• [WORK REQUEST]:
The expected output is the data below, character for character, without its pictures.

(Beginning of SOURCE DATA)

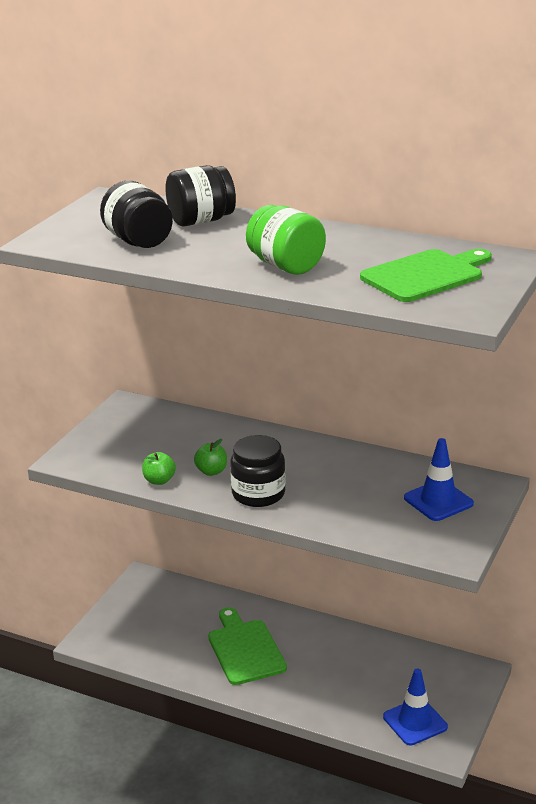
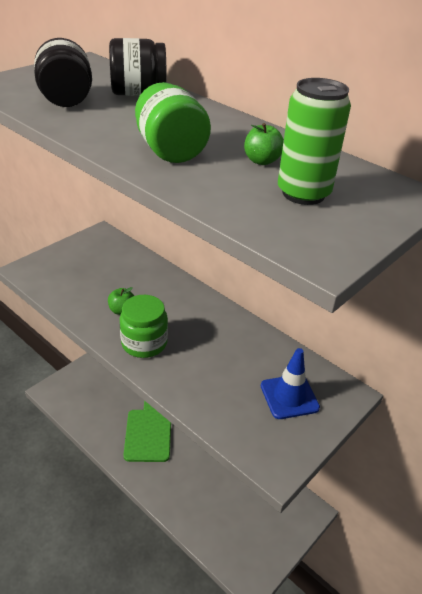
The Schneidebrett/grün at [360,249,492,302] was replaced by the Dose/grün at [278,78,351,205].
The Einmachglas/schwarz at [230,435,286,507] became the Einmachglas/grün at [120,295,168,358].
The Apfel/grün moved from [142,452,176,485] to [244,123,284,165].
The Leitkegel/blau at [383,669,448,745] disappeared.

(End of SOURCE DATA)

• [RESPONSE TO THIS TASK]:
The Schneidebrett/grün at [360,249,492,302] was replaced by the Dose/grün at [278,78,351,205].
The Einmachglas/schwarz at [230,435,286,507] became the Einmachglas/grün at [120,295,168,358].
The Apfel/grün moved from [142,452,176,485] to [244,123,284,165].
The Leitkegel/blau at [383,669,448,745] disappeared.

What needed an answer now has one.